What you need to do: Show every line of the material that follows in which the word "width" occurs.

Records for processing:
== Segment start ==
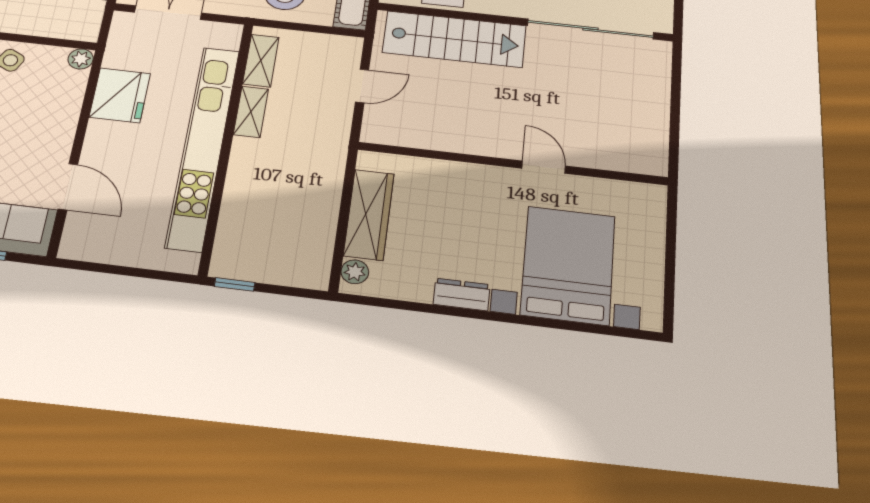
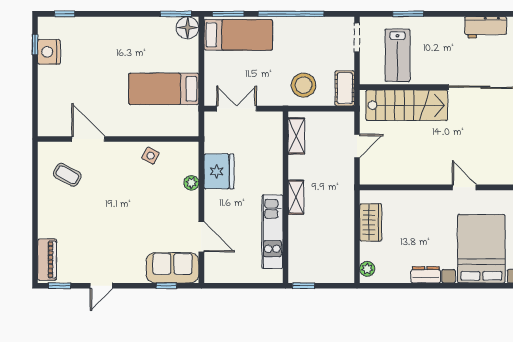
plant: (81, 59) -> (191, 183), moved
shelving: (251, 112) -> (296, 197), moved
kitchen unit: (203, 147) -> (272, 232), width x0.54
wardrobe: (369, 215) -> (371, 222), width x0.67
== Segment end ==
== Segment start ==
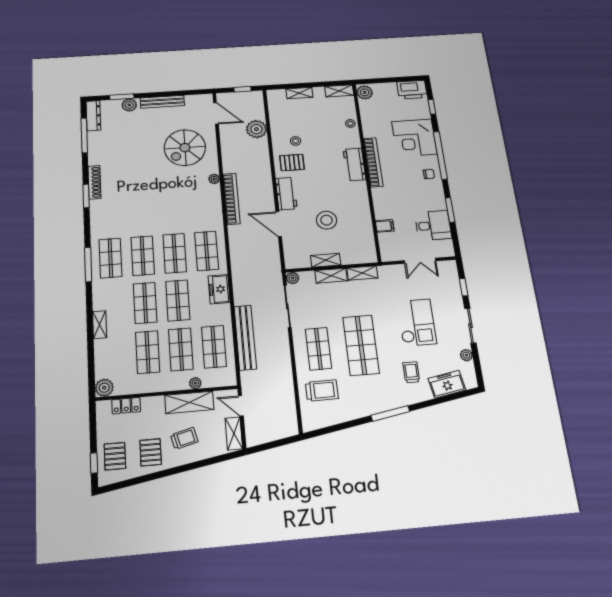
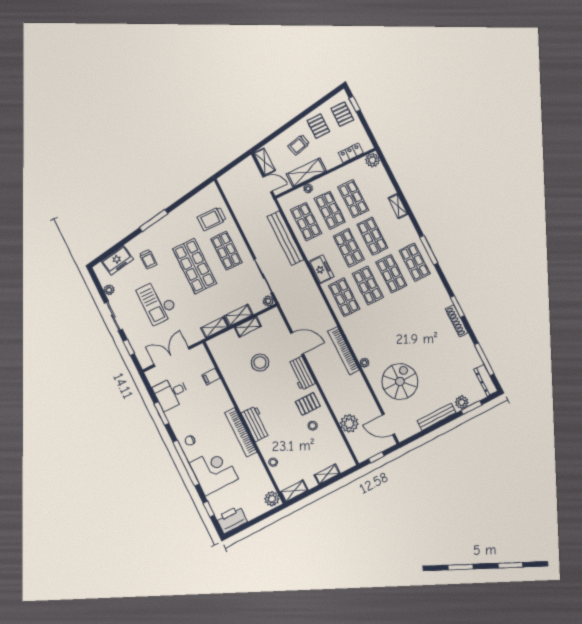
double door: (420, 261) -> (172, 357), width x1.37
== Segment end ==
The answer:
kitchen unit: (203, 147) -> (272, 232), width x0.54
wardrobe: (369, 215) -> (371, 222), width x0.67
double door: (420, 261) -> (172, 357), width x1.37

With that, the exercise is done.